Data listing
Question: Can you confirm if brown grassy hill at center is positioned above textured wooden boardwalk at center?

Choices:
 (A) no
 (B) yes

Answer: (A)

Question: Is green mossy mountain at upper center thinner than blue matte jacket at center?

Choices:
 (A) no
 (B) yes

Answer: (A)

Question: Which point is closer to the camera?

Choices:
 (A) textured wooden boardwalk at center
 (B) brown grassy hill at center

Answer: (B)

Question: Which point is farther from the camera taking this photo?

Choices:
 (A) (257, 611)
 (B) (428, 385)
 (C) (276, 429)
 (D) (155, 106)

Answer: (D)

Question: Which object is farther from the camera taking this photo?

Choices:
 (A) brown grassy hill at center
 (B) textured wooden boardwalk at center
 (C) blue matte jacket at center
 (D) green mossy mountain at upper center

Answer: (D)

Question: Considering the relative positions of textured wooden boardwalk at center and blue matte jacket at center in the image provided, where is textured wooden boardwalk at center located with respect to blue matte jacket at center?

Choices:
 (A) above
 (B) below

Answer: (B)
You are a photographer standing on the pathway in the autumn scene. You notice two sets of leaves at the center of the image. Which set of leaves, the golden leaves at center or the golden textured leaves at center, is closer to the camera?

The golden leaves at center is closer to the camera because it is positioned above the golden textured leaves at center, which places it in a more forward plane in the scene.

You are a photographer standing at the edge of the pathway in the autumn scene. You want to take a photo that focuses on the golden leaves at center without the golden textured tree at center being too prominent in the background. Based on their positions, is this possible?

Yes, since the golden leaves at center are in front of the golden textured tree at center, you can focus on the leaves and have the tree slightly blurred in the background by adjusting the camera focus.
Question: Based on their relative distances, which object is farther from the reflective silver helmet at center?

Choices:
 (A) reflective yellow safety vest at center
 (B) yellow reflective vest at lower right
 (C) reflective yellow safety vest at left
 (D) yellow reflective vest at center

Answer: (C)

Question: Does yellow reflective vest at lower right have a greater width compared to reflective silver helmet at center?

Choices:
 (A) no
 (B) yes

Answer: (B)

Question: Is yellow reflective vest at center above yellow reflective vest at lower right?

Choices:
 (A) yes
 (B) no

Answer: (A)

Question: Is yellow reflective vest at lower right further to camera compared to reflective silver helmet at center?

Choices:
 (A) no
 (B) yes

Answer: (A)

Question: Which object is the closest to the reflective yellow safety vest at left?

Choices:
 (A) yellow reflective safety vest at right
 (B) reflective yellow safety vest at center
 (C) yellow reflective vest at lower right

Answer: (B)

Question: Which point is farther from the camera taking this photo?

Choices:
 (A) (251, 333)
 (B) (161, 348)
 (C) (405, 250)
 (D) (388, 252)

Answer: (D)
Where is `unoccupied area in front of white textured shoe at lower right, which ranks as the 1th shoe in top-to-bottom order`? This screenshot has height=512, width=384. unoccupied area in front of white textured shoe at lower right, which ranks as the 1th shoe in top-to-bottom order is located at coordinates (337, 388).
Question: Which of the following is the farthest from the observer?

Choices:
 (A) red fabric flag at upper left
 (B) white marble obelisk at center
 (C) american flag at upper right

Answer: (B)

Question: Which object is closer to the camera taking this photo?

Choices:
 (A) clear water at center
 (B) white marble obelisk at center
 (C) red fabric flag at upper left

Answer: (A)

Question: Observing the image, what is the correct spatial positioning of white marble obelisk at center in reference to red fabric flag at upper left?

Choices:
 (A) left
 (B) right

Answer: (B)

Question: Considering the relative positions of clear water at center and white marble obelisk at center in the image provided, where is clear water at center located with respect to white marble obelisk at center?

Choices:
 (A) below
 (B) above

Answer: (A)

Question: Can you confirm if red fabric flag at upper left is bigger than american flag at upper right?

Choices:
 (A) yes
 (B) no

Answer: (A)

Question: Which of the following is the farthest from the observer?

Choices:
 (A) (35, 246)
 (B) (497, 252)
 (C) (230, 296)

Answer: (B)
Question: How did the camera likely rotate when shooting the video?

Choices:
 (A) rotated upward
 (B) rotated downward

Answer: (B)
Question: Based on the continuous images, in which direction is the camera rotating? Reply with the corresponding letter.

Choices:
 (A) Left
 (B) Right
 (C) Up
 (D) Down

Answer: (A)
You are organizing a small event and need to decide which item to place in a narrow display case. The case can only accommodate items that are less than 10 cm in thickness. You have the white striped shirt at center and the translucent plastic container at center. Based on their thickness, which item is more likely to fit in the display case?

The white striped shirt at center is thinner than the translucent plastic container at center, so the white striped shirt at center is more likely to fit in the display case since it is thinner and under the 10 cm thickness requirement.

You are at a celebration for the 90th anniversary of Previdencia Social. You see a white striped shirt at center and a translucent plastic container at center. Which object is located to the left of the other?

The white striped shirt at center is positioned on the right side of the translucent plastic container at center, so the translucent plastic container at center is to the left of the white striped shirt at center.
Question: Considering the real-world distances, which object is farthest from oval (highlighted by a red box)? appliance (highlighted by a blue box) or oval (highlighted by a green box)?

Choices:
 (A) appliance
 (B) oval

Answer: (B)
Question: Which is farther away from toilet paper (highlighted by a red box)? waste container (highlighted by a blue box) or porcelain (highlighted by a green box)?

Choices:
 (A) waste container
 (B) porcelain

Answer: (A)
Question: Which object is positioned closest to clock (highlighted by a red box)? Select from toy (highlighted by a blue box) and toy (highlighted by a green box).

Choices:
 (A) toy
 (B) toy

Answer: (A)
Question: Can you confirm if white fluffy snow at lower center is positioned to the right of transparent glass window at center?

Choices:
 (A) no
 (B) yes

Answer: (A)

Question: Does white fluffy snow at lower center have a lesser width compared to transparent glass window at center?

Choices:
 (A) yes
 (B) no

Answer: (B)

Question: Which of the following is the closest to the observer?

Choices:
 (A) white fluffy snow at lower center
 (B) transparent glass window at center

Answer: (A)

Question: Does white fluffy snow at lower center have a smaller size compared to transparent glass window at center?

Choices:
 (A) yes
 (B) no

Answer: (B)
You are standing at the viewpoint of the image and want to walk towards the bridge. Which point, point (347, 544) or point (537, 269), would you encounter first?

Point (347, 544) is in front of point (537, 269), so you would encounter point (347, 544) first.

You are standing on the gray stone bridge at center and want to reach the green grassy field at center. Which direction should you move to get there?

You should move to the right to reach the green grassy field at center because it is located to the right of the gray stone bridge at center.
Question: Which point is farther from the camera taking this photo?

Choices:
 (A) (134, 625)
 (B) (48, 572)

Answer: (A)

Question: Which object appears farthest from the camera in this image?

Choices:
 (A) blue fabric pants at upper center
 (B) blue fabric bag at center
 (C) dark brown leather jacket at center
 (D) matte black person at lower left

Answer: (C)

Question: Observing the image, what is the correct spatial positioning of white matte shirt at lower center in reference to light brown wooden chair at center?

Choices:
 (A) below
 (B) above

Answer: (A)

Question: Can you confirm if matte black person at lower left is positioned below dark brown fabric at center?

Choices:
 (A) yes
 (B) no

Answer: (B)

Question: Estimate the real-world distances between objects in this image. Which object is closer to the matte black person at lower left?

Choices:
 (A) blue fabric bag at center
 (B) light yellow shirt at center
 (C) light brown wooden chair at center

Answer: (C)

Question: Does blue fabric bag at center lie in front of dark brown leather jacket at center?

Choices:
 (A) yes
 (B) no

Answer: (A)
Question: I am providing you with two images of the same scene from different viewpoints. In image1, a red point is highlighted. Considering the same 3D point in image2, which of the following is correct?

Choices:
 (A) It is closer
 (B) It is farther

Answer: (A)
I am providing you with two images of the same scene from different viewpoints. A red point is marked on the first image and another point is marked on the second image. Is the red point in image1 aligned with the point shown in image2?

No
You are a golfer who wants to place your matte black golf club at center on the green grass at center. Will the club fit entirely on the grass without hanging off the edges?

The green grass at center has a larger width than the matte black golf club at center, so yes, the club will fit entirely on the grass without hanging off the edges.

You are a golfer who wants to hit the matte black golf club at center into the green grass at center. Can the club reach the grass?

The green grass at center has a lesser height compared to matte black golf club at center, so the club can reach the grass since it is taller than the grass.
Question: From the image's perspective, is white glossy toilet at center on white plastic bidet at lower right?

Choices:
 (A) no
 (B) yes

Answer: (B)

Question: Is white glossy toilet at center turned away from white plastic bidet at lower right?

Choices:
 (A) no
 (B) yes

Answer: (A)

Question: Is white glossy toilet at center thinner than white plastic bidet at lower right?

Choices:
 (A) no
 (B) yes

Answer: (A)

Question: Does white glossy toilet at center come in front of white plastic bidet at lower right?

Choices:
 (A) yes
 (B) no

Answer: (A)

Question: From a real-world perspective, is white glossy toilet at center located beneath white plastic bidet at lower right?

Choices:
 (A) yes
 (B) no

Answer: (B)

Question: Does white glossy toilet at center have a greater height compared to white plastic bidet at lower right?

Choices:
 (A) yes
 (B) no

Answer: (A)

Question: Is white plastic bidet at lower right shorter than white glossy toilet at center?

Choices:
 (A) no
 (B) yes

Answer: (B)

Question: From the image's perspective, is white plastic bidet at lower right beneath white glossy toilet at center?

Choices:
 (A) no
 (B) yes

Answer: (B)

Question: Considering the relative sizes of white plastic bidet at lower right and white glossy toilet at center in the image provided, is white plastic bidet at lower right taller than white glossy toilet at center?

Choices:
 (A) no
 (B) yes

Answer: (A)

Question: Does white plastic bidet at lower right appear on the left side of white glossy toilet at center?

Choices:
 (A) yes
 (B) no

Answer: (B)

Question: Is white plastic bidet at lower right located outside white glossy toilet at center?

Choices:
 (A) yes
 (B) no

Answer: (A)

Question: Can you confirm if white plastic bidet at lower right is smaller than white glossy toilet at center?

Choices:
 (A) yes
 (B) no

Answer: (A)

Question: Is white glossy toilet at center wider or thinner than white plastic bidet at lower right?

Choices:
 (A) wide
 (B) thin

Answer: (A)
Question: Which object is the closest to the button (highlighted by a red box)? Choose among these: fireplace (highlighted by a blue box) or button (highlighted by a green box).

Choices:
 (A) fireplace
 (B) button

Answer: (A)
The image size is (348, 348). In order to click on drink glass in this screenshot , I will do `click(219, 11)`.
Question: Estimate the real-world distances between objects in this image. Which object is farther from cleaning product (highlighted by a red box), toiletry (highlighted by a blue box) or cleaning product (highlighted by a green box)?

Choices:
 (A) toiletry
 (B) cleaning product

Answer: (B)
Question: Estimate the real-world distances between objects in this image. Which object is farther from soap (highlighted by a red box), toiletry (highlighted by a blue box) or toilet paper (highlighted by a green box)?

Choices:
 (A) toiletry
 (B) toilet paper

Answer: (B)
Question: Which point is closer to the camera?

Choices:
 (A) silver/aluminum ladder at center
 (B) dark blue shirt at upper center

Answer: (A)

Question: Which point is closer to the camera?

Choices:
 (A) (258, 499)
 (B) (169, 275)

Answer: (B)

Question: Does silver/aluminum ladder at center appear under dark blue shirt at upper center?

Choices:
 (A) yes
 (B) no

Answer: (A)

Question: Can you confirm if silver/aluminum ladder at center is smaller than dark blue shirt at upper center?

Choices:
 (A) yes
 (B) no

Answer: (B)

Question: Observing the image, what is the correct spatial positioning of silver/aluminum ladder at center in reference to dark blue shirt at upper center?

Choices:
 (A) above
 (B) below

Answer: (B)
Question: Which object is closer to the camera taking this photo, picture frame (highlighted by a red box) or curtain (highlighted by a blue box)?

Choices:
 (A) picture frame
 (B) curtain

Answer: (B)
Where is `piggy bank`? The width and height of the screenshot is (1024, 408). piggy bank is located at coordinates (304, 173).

## GIVEN EXERCISE
Repeat the records above word for word, starting at the very first line and ending with the line that contains "The golden leaves at center is".

## SOLUTION TO THE PROBLEM
Question: Can you confirm if brown grassy hill at center is positioned above textured wooden boardwalk at center?

Choices:
 (A) no
 (B) yes

Answer: (A)

Question: Is green mossy mountain at upper center thinner than blue matte jacket at center?

Choices:
 (A) no
 (B) yes

Answer: (A)

Question: Which point is closer to the camera?

Choices:
 (A) textured wooden boardwalk at center
 (B) brown grassy hill at center

Answer: (B)

Question: Which point is farther from the camera taking this photo?

Choices:
 (A) (257, 611)
 (B) (428, 385)
 (C) (276, 429)
 (D) (155, 106)

Answer: (D)

Question: Which object is farther from the camera taking this photo?

Choices:
 (A) brown grassy hill at center
 (B) textured wooden boardwalk at center
 (C) blue matte jacket at center
 (D) green mossy mountain at upper center

Answer: (D)

Question: Considering the relative positions of textured wooden boardwalk at center and blue matte jacket at center in the image provided, where is textured wooden boardwalk at center located with respect to blue matte jacket at center?

Choices:
 (A) above
 (B) below

Answer: (B)
You are a photographer standing on the pathway in the autumn scene. You notice two sets of leaves at the center of the image. Which set of leaves, the golden leaves at center or the golden textured leaves at center, is closer to the camera?

The golden leaves at center is closer to the camera because it is positioned above the golden textured leaves at center, which places it in a more forward plane in the scene.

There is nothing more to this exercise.